§ Problem description
All that should come back is the lines of the data below from the one containing "gray star: moved 18 px right, 17 px down" to the one containing "yellow triangle at", inclusive, exactly as they stand.
Segment Start: Extracted information
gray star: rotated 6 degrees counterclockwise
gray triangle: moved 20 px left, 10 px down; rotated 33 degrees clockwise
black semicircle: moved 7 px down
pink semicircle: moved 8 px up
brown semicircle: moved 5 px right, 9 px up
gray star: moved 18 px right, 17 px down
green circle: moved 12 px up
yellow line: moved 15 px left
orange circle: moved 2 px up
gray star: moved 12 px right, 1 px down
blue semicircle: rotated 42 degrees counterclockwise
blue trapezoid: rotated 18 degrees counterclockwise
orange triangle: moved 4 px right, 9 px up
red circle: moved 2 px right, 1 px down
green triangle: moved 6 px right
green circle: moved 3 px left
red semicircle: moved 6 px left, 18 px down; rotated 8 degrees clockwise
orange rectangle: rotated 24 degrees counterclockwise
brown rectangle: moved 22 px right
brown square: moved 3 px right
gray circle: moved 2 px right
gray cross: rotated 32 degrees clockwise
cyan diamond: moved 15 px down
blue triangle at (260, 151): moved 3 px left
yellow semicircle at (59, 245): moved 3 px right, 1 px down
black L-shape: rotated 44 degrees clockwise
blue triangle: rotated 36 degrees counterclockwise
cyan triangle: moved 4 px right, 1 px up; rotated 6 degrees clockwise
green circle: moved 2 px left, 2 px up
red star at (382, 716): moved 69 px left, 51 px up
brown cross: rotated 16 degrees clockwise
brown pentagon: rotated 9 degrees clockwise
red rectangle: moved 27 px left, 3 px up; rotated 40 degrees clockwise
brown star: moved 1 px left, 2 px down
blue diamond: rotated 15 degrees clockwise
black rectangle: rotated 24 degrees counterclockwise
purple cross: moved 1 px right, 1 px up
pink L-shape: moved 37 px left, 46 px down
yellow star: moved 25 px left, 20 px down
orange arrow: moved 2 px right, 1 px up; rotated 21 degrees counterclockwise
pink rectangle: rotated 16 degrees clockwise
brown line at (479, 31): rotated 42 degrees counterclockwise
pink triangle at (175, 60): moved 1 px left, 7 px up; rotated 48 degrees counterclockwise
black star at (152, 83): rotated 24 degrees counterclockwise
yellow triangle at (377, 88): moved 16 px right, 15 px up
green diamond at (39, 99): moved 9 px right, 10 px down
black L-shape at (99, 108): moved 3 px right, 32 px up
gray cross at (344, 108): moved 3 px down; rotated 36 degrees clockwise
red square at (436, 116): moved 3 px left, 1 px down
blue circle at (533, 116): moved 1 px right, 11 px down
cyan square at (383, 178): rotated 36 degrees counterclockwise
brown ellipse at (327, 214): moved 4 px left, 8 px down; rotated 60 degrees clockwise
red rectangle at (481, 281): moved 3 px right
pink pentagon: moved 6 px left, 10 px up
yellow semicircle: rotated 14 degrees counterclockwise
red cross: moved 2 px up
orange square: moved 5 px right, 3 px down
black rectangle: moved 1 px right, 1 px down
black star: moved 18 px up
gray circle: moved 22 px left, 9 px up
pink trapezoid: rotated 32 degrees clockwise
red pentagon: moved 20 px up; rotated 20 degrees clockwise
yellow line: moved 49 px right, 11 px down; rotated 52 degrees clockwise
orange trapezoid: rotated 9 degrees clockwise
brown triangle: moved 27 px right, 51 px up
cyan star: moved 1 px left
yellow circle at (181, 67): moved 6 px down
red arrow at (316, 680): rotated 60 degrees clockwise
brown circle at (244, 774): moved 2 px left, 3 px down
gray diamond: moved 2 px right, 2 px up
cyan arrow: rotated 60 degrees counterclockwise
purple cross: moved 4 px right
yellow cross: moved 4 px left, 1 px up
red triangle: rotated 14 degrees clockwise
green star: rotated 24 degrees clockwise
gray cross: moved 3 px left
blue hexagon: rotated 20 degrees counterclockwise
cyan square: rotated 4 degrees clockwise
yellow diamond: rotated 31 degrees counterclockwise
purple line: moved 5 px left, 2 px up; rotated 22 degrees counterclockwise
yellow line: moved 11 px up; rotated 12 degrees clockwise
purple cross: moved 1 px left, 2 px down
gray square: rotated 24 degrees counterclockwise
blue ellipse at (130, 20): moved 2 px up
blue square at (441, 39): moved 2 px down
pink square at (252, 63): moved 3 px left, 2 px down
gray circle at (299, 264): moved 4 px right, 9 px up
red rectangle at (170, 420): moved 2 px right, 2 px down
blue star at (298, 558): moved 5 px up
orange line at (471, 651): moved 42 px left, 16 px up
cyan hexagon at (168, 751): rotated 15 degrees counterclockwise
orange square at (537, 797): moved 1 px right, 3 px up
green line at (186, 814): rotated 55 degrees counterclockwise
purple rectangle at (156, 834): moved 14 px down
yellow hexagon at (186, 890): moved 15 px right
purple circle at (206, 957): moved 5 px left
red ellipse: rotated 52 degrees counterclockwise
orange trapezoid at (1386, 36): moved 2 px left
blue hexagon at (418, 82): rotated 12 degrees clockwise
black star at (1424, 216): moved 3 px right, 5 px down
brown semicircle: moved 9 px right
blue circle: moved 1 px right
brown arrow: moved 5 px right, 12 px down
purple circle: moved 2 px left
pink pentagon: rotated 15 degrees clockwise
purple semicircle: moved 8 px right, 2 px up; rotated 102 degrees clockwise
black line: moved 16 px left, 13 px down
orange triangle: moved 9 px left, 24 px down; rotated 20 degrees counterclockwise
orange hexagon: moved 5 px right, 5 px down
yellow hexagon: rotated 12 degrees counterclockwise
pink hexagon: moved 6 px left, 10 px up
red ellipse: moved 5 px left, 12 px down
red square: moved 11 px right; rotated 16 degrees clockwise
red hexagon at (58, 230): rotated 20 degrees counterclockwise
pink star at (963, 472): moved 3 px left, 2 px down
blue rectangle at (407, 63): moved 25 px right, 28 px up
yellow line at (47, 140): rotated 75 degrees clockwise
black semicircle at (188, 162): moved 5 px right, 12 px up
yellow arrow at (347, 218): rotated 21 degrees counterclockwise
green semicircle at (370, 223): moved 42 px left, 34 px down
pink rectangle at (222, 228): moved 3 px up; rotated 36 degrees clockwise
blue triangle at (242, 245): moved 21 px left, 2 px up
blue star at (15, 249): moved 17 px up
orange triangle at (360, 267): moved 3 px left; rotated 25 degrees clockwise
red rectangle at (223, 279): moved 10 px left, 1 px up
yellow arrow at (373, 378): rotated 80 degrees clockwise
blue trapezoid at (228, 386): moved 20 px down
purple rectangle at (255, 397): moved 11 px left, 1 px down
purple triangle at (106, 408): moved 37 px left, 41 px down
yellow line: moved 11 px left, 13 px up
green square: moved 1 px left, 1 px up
Segment End: Extracted information
§ Reply to the exercise
gray star: moved 18 px right, 17 px down
green circle: moved 12 px up
yellow line: moved 15 px left
orange circle: moved 2 px up
gray star: moved 12 px right, 1 px down
blue semicircle: rotated 42 degrees counterclockwise
blue trapezoid: rotated 18 degrees counterclockwise
orange triangle: moved 4 px right, 9 px up
red circle: moved 2 px right, 1 px down
green triangle: moved 6 px right
green circle: moved 3 px left
red semicircle: moved 6 px left, 18 px down; rotated 8 degrees clockwise
orange rectangle: rotated 24 degrees counterclockwise
brown rectangle: moved 22 px right
brown square: moved 3 px right
gray circle: moved 2 px right
gray cross: rotated 32 degrees clockwise
cyan diamond: moved 15 px down
blue triangle at (260, 151): moved 3 px left
yellow semicircle at (59, 245): moved 3 px right, 1 px down
black L-shape: rotated 44 degrees clockwise
blue triangle: rotated 36 degrees counterclockwise
cyan triangle: moved 4 px right, 1 px up; rotated 6 degrees clockwise
green circle: moved 2 px left, 2 px up
red star at (382, 716): moved 69 px left, 51 px up
brown cross: rotated 16 degrees clockwise
brown pentagon: rotated 9 degrees clockwise
red rectangle: moved 27 px left, 3 px up; rotated 40 degrees clockwise
brown star: moved 1 px left, 2 px down
blue diamond: rotated 15 degrees clockwise
black rectangle: rotated 24 degrees counterclockwise
purple cross: moved 1 px right, 1 px up
pink L-shape: moved 37 px left, 46 px down
yellow star: moved 25 px left, 20 px down
orange arrow: moved 2 px right, 1 px up; rotated 21 degrees counterclockwise
pink rectangle: rotated 16 degrees clockwise
brown line at (479, 31): rotated 42 degrees counterclockwise
pink triangle at (175, 60): moved 1 px left, 7 px up; rotated 48 degrees counterclockwise
black star at (152, 83): rotated 24 degrees counterclockwise
yellow triangle at (377, 88): moved 16 px right, 15 px up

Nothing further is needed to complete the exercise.